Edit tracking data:

----------

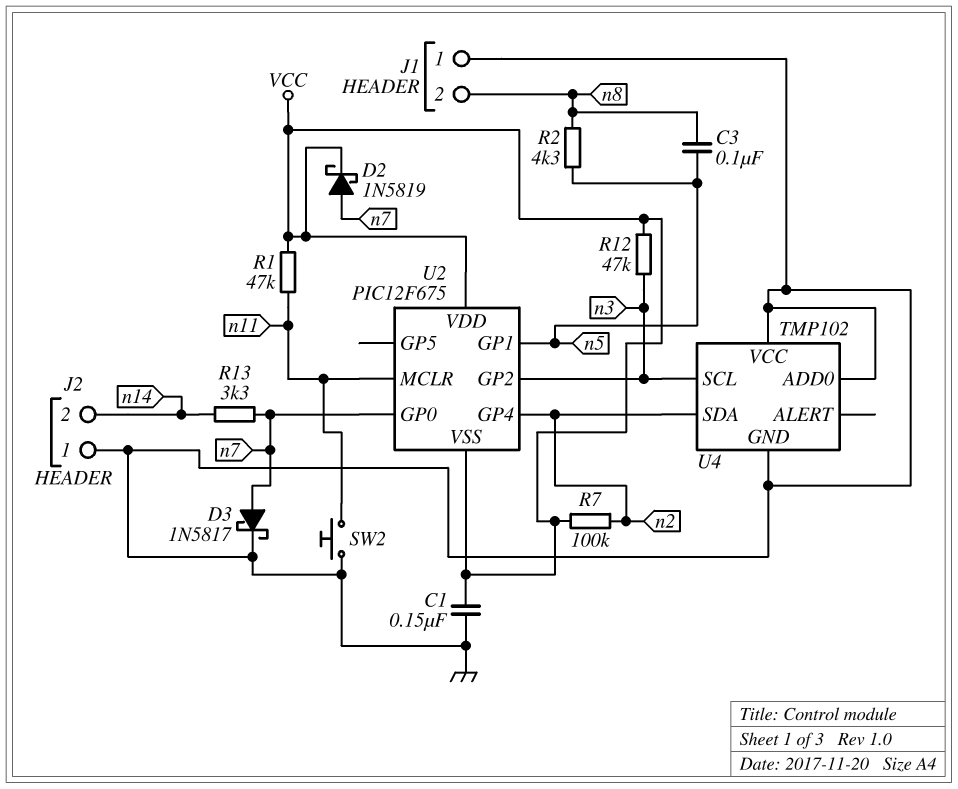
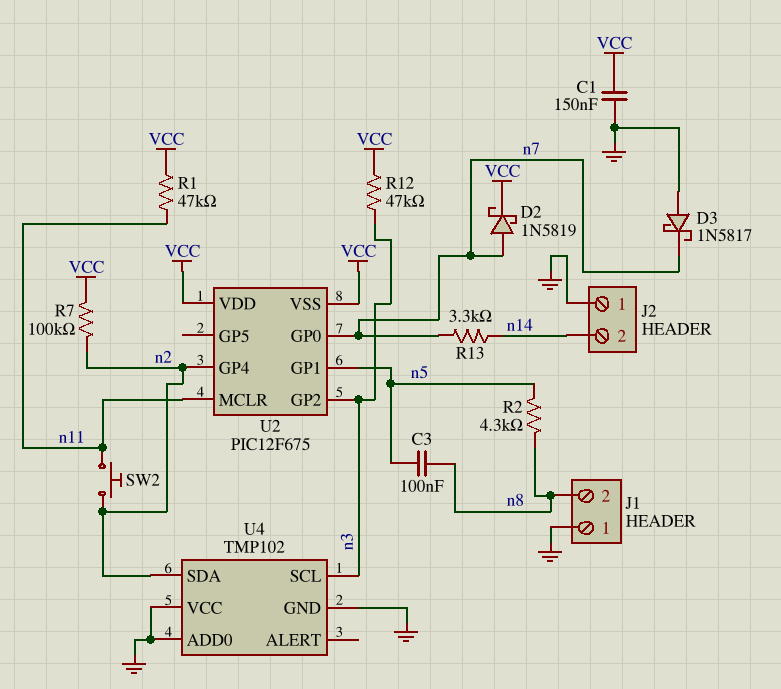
D3: schottky 1N5817 (A n7, K GND) -> schottky 1N5817 (A GND, K n7)
SW2: button (GND, n11) -> button (n2, n11)

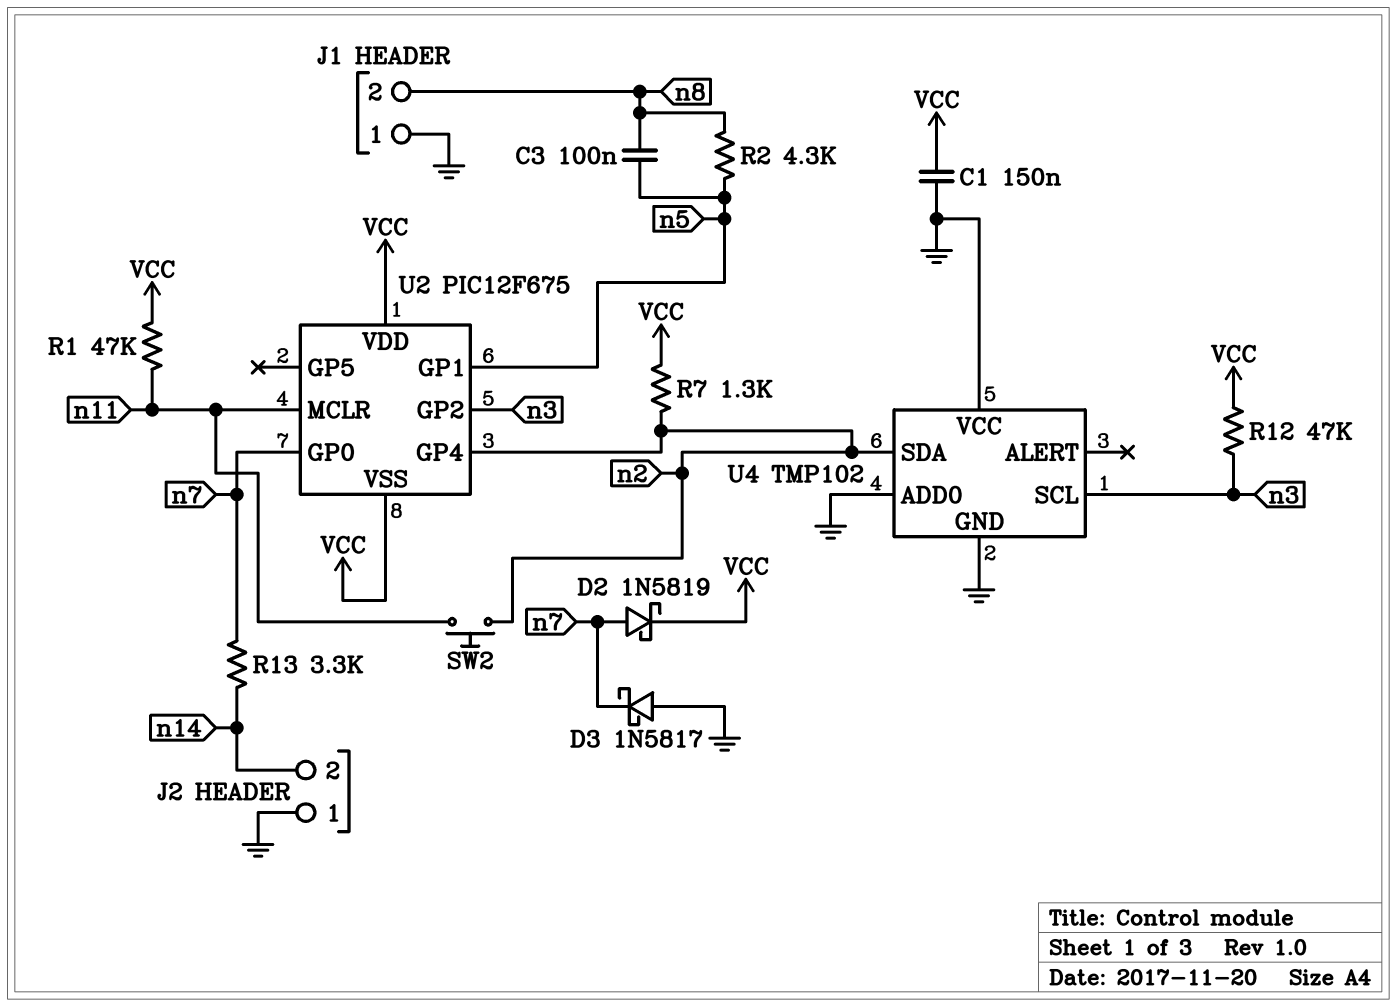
R7: 100k (VCC, n2) -> 1.3k (VCC, n2)

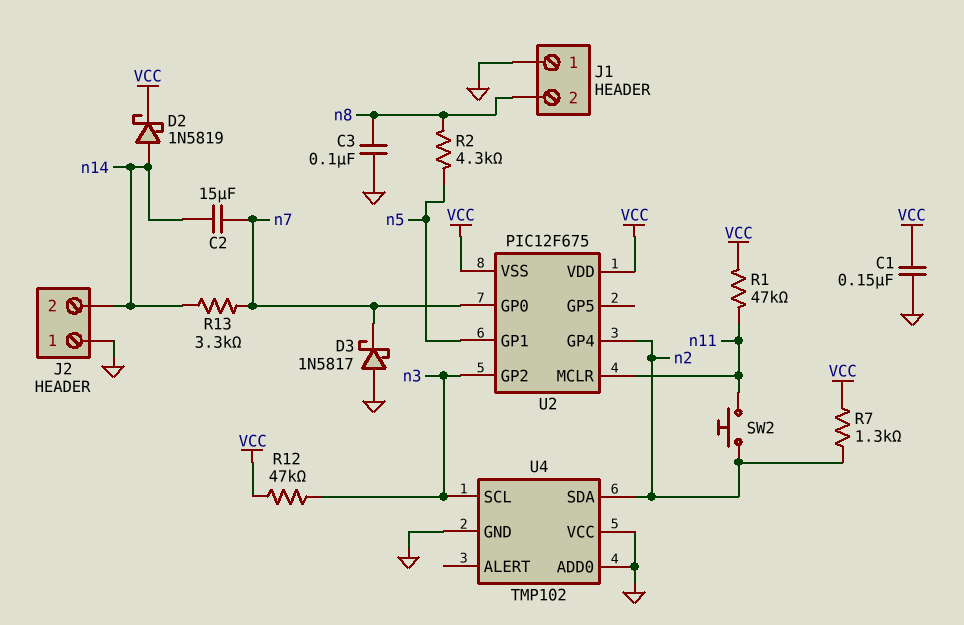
C2: none -> 15uF (n7, n14)
C3: 100nF (n5, n8) -> 100nF (GND, n8)
D2: schottky 1N5819 (A n7, K VCC) -> schottky 1N5819 (A n14, K VCC)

----------

_Exercise:_
Please restate word for word the lines above, starting with the line that holds "R7: 100k (VCC, n2) -> 1.3k (VCC, n2)" and ending with the final line of the records, while leaving out pictures.

_The completed task:_
R7: 100k (VCC, n2) -> 1.3k (VCC, n2)

C2: none -> 15uF (n7, n14)
C3: 100nF (n5, n8) -> 100nF (GND, n8)
D2: schottky 1N5819 (A n7, K VCC) -> schottky 1N5819 (A n14, K VCC)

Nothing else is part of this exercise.